• What you will do
The job is to output exactly the lines that run from the start of the entries through the line containing "yellow tile C5:C6", pictures omitted.

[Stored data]

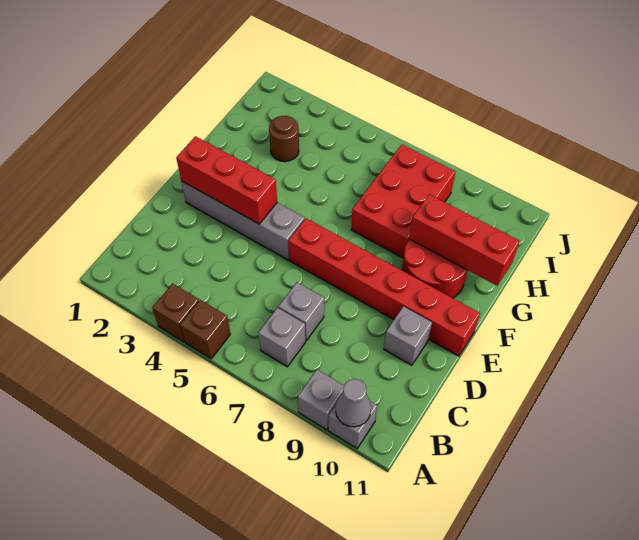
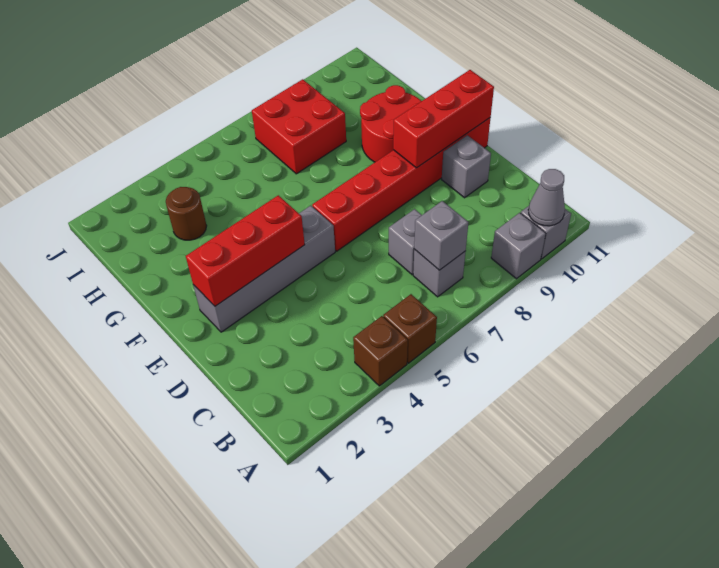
none -> grey brick B7 level 2
red brick G7:I8 level 1 -> red brick H7:I8 level 1
red brick G9:G11 level 2 -> red brick E9:E11 level 2

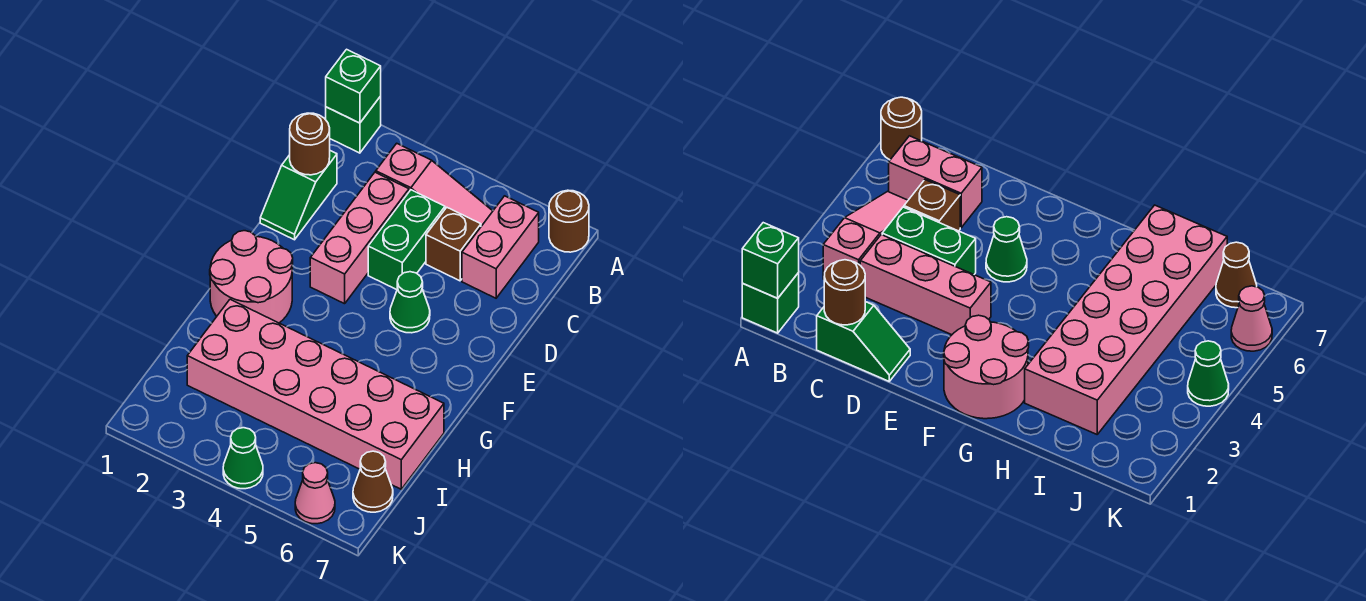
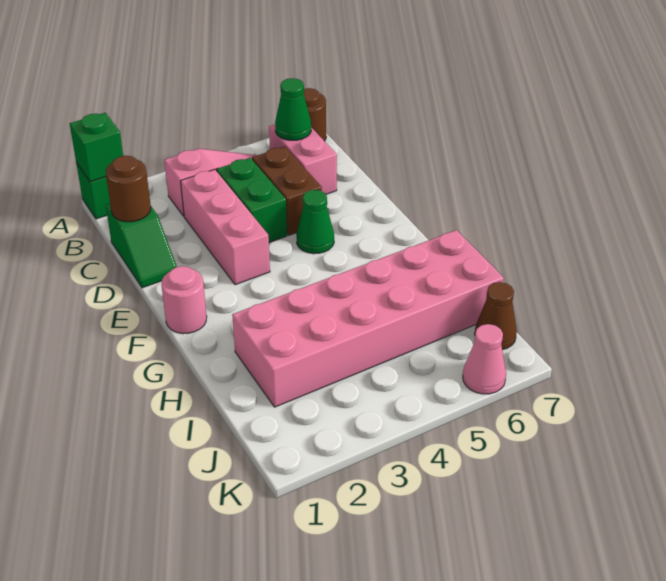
brown brick C5 level 1 -> brown brick C5:D5 level 1
pink round brick F1:G2 level 1 -> pink round brick F1 level 1
green cone K4 level 1 -> green cone B6 level 2

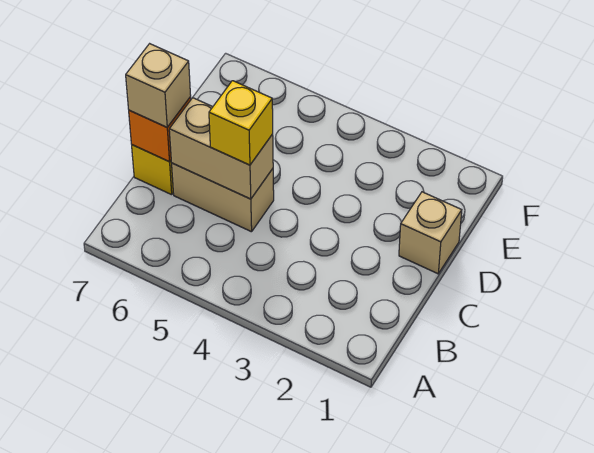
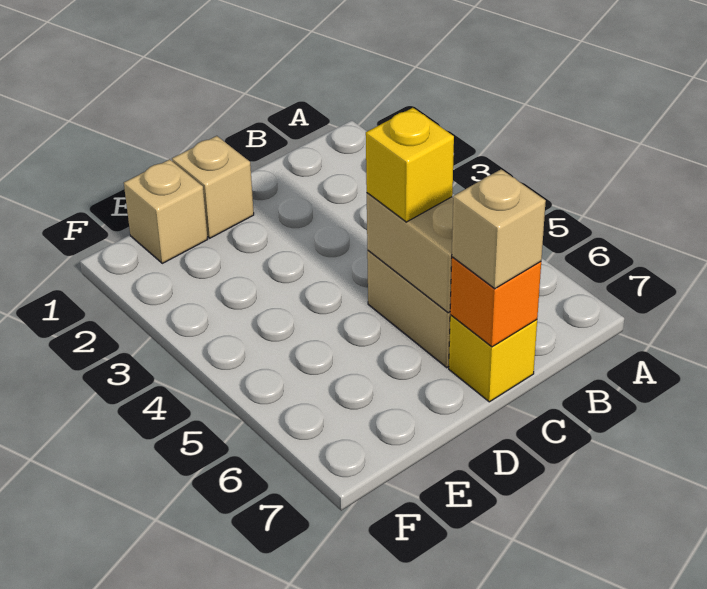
none -> tan brick E1 level 1

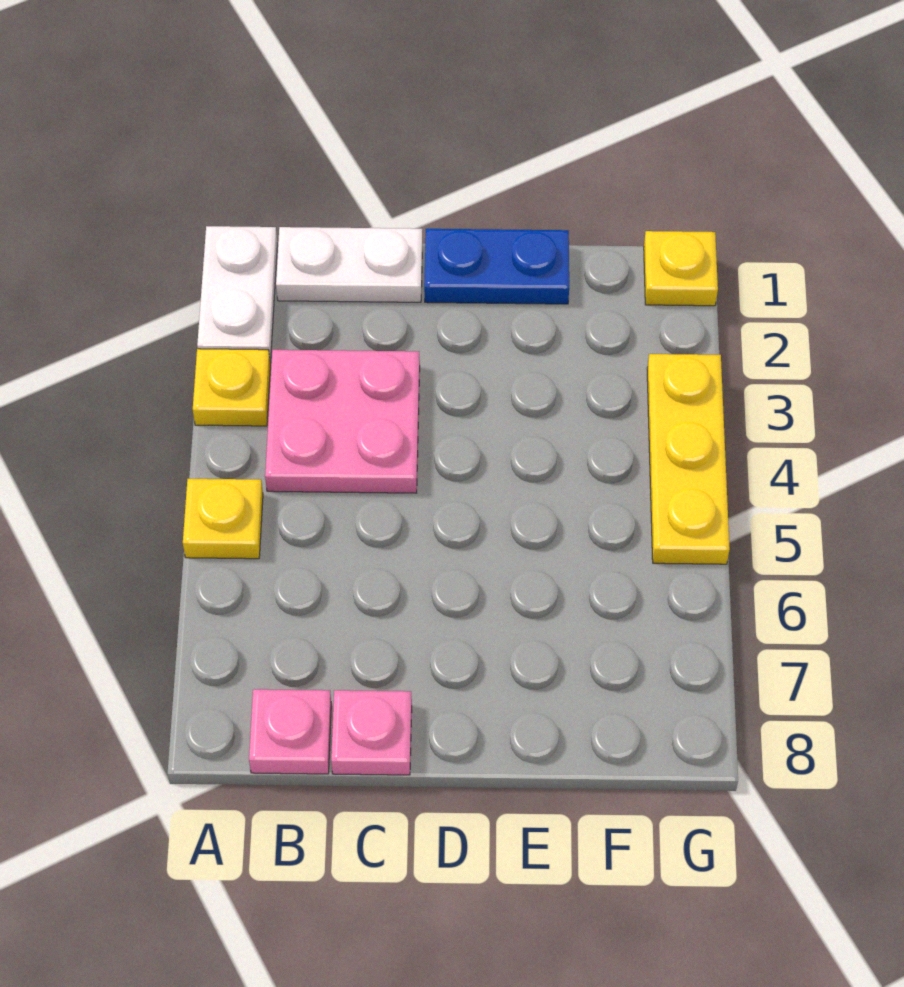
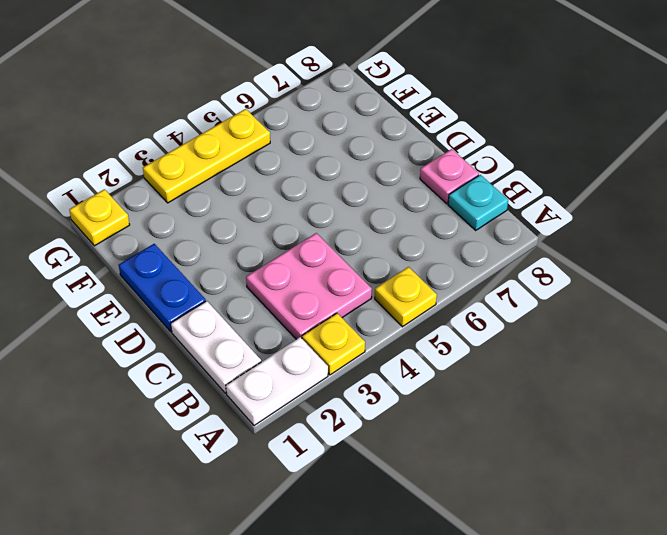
pink plate B8 level 1 -> cyan plate B8 level 1

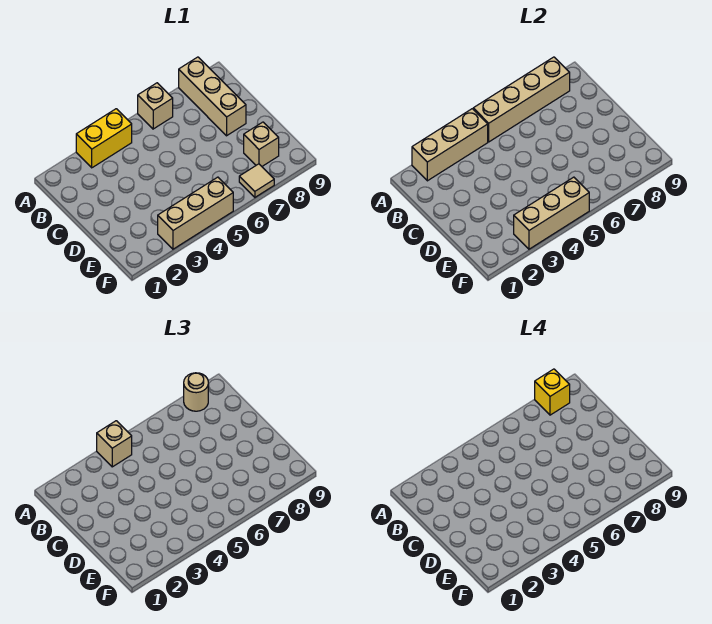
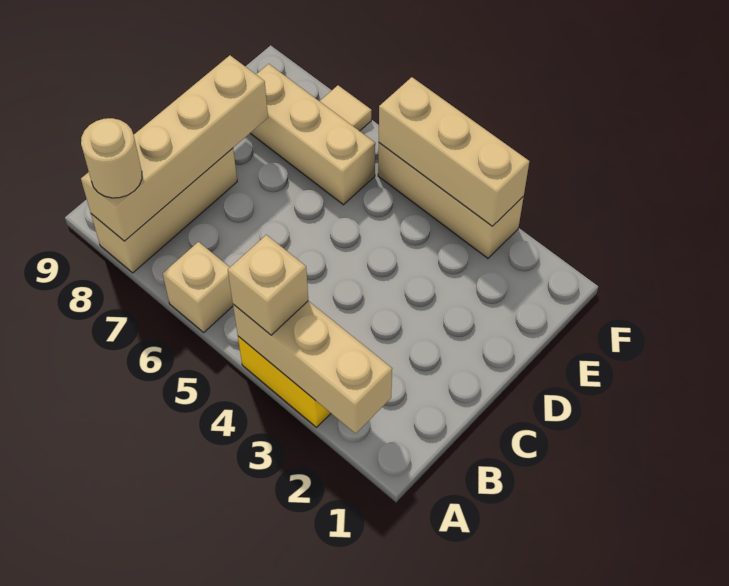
tan brick A5:A8 level 2 -> tan brick A8:D8 level 2
yellow brick A8 level 4 -> none
tan brick E8 level 1 -> tan brick E6:E8 level 1

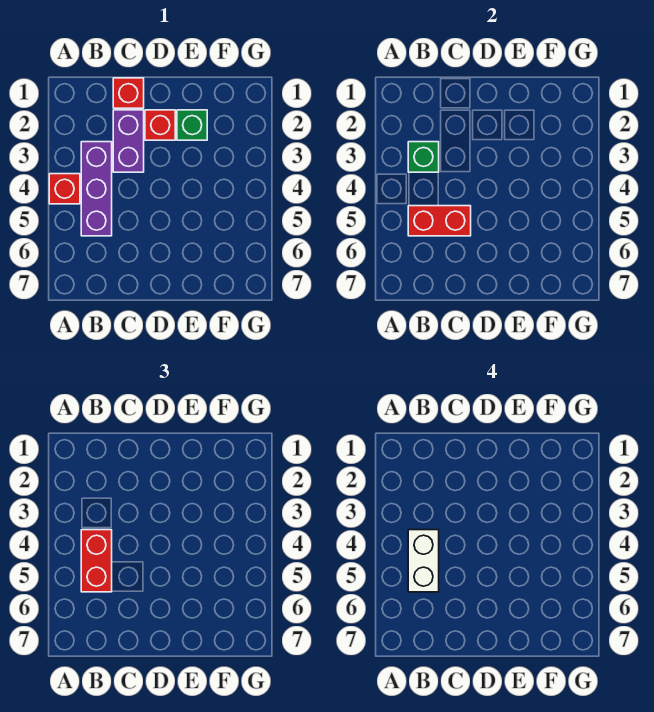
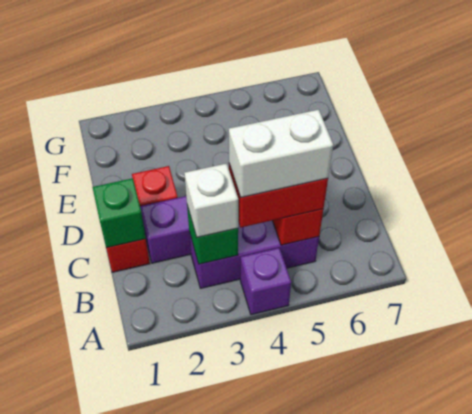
red brick A4 level 1 -> purple brick A4 level 1
none -> white brick B3 level 3
green brick E2 level 1 -> green brick C1 level 2

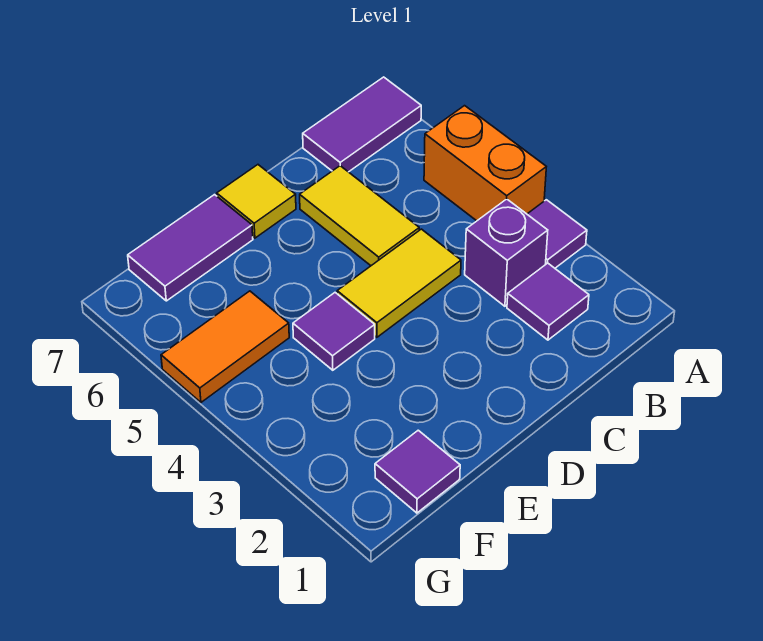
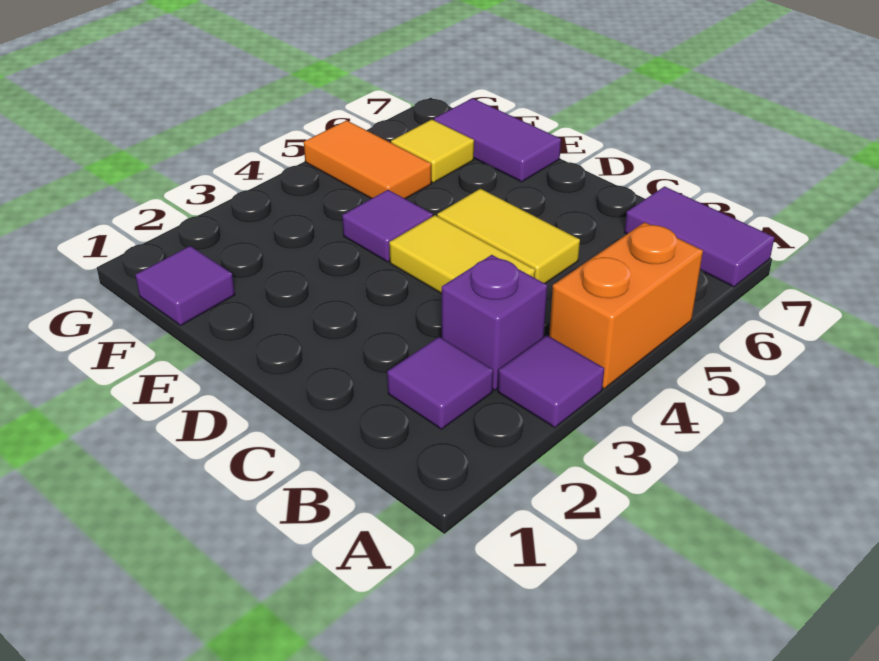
yellow tile C5:C6 level 1 -> yellow tile C5:D5 level 1
yellow tile D7 level 1 -> yellow tile F6 level 1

• Completed exercise
none -> grey brick B7 level 2
red brick G7:I8 level 1 -> red brick H7:I8 level 1
red brick G9:G11 level 2 -> red brick E9:E11 level 2

brown brick C5 level 1 -> brown brick C5:D5 level 1
pink round brick F1:G2 level 1 -> pink round brick F1 level 1
green cone K4 level 1 -> green cone B6 level 2

none -> tan brick E1 level 1

pink plate B8 level 1 -> cyan plate B8 level 1

tan brick A5:A8 level 2 -> tan brick A8:D8 level 2
yellow brick A8 level 4 -> none
tan brick E8 level 1 -> tan brick E6:E8 level 1

red brick A4 level 1 -> purple brick A4 level 1
none -> white brick B3 level 3
green brick E2 level 1 -> green brick C1 level 2

yellow tile C5:C6 level 1 -> yellow tile C5:D5 level 1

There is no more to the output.